Exercise brief: The answer should be the records below, word for word, with every image left out.

____________________

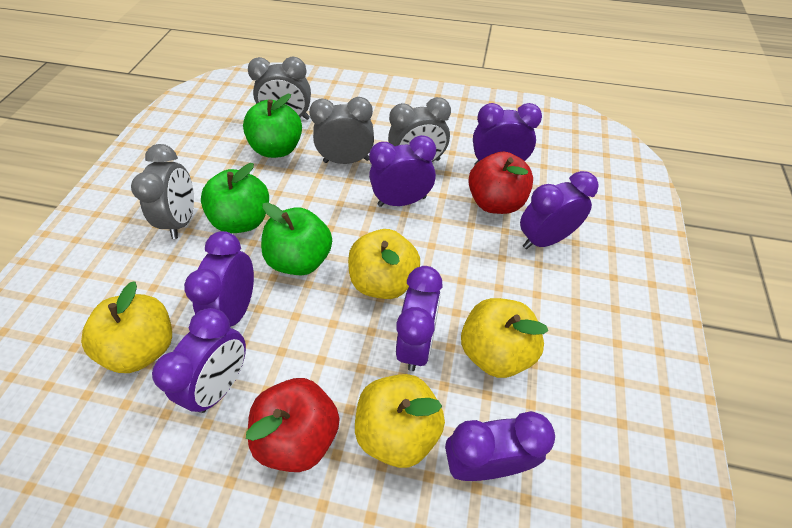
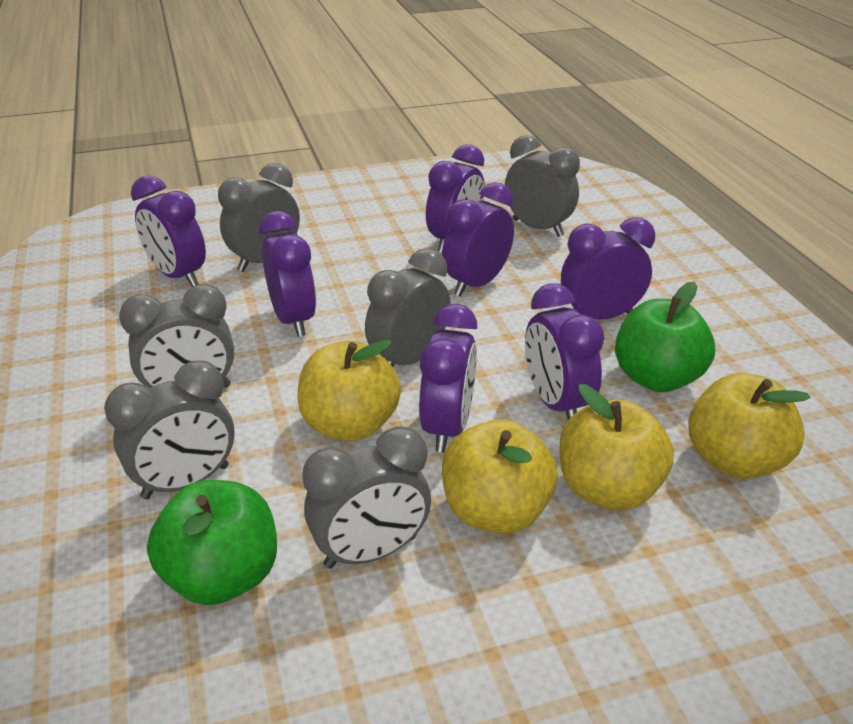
green apple: 3 -> 2
grey clock: 4 -> 6
red apple: 2 -> 0

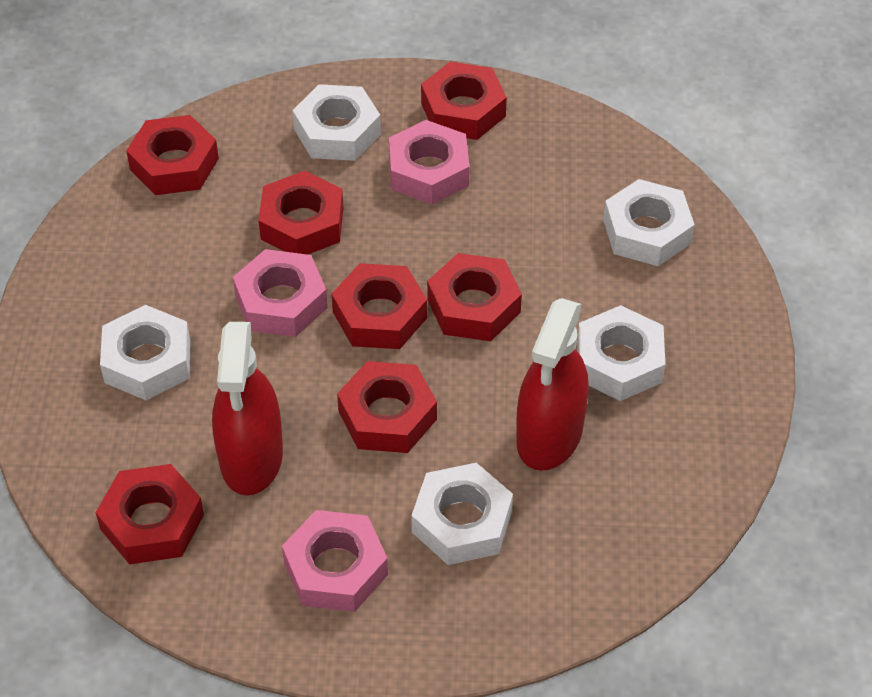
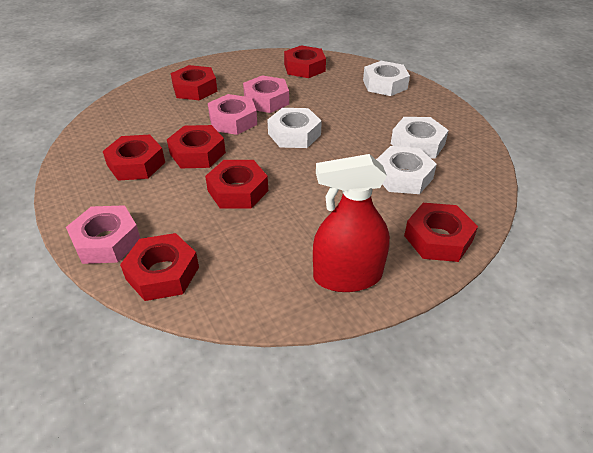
red spray bottle: 2 -> 1
white nut: 5 -> 4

____________________

Written response:
green apple: 3 -> 2
grey clock: 4 -> 6
red apple: 2 -> 0

red spray bottle: 2 -> 1
white nut: 5 -> 4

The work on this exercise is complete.